DATA Block Start

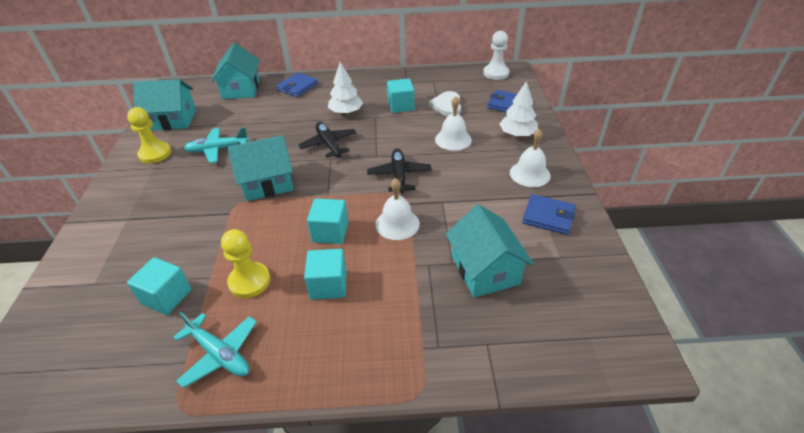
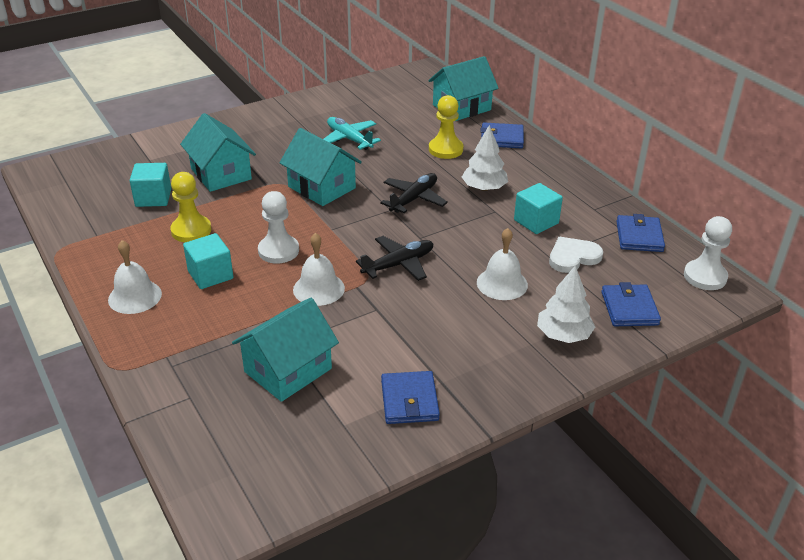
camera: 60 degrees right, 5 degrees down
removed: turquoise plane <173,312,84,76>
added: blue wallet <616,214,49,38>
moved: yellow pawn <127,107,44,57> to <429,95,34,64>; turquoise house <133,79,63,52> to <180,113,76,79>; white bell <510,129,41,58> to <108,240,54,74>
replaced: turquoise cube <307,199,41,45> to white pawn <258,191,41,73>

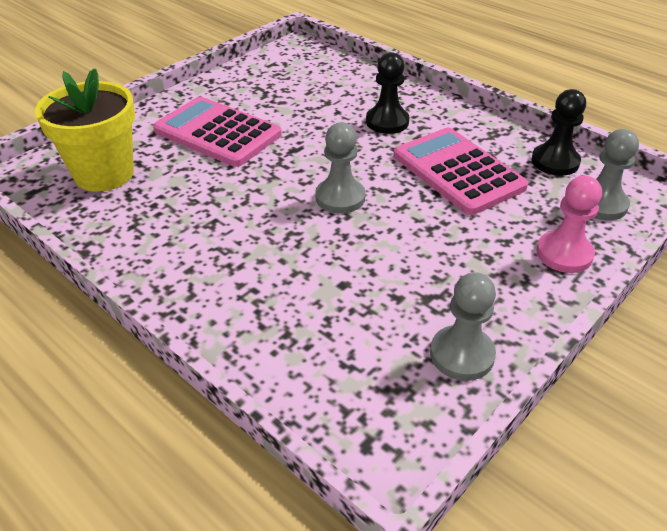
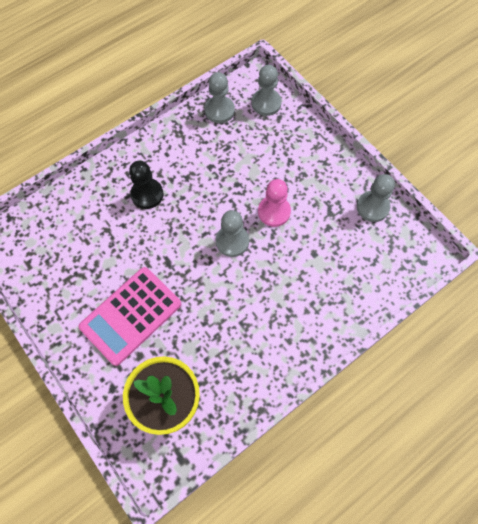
camera: 80 degrees left, 25 degrees up
removed: pink calculator <393,127,135,88>
moved: pink pawn <536,176,66,97> to <258,179,33,48>
recoloured: black pawn <531,89,55,87> to grey pawn <205,72,30,51>

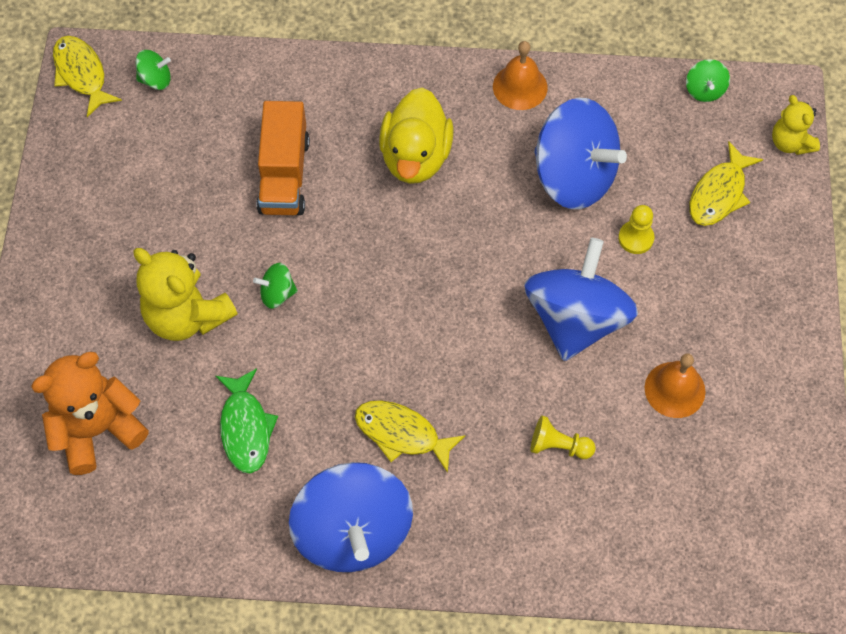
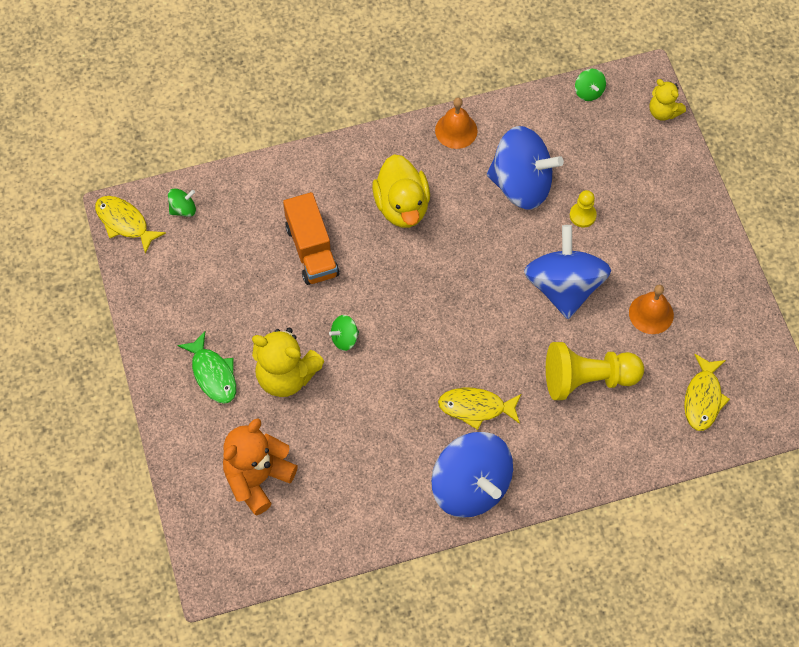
camera: 20 degrees left, 0 degrees up
moved: green fish <215,368,63,105> to <177,331,59,73>; yellow fish <689,141,74,85> to <684,354,46,77>
resized: yellow pawn <531,416,65,43> = <546,342,98,58> x2.05

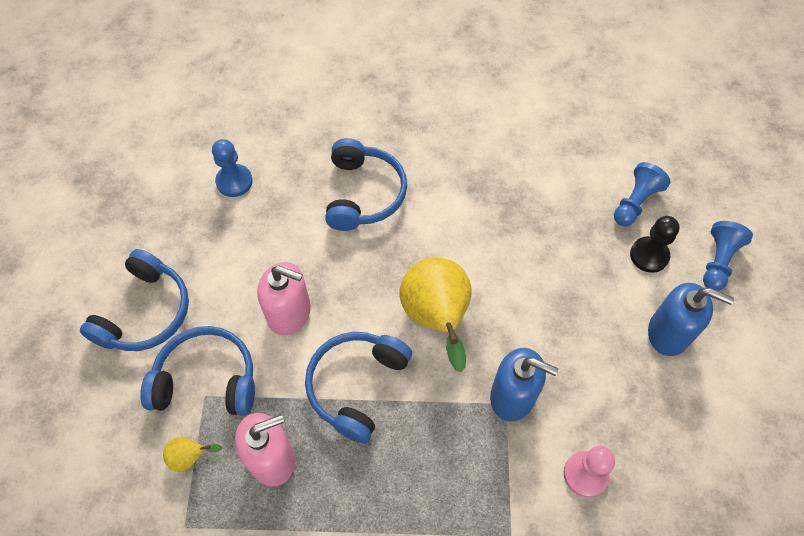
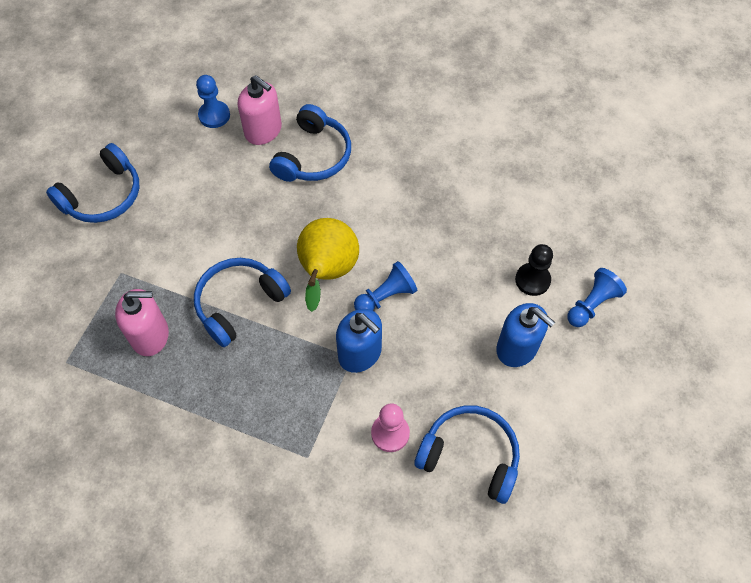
camera: 20 degrees right, 0 degrees up
removed: yellow pear <163,437,59,35>
moved: blue headphones <140,326,115,90> to <414,405,106,99>; pink soap dispenser <257,262,54,74> to <238,75,44,70>; blue pawn <614,162,56,64> to <354,261,63,50>

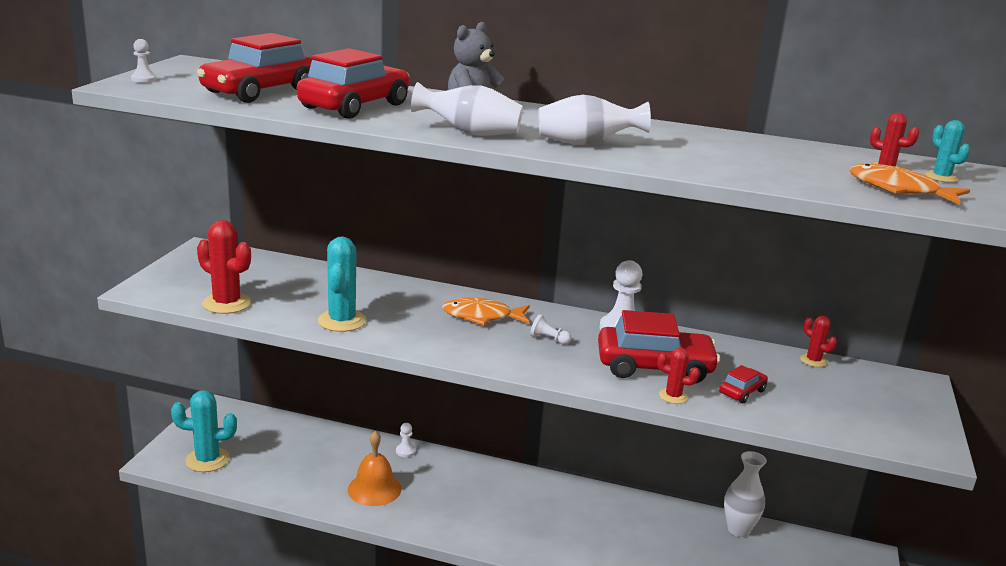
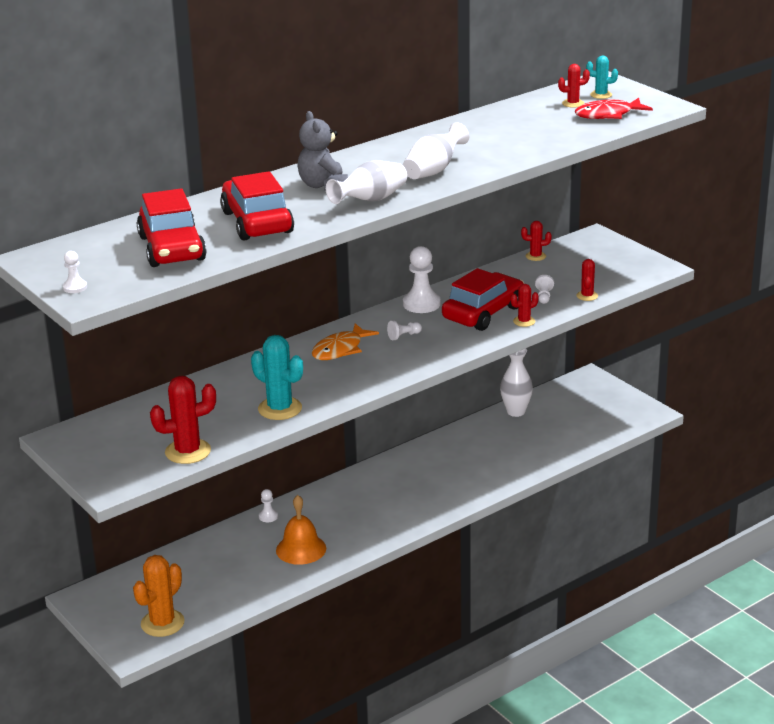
camera: 50 degrees left, 5 degrees up
added: red cactus <576,259,22,42>
replaced: red car <719,365,49,38> to white pawn <535,275,19,29>
recoloured: turquoise cactus <171,390,66,82> to orange cactus <133,555,51,82>; orange fish <850,164,120,41> to red fish <575,98,78,21>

DATA Block End

*WHAT TO DO*. Each line above should be written out again exactly, without any image.

*FINISHED TASK*.
camera: 60 degrees right, 5 degrees down
removed: turquoise plane <173,312,84,76>
added: blue wallet <616,214,49,38>
moved: yellow pawn <127,107,44,57> to <429,95,34,64>; turquoise house <133,79,63,52> to <180,113,76,79>; white bell <510,129,41,58> to <108,240,54,74>
replaced: turquoise cube <307,199,41,45> to white pawn <258,191,41,73>

camera: 80 degrees left, 25 degrees up
removed: pink calculator <393,127,135,88>
moved: pink pawn <536,176,66,97> to <258,179,33,48>
recoloured: black pawn <531,89,55,87> to grey pawn <205,72,30,51>

camera: 20 degrees left, 0 degrees up
moved: green fish <215,368,63,105> to <177,331,59,73>; yellow fish <689,141,74,85> to <684,354,46,77>
resized: yellow pawn <531,416,65,43> = <546,342,98,58> x2.05

camera: 20 degrees right, 0 degrees up
removed: yellow pear <163,437,59,35>
moved: blue headphones <140,326,115,90> to <414,405,106,99>; pink soap dispenser <257,262,54,74> to <238,75,44,70>; blue pawn <614,162,56,64> to <354,261,63,50>

camera: 50 degrees left, 5 degrees up
added: red cactus <576,259,22,42>
replaced: red car <719,365,49,38> to white pawn <535,275,19,29>
recoloured: turquoise cactus <171,390,66,82> to orange cactus <133,555,51,82>; orange fish <850,164,120,41> to red fish <575,98,78,21>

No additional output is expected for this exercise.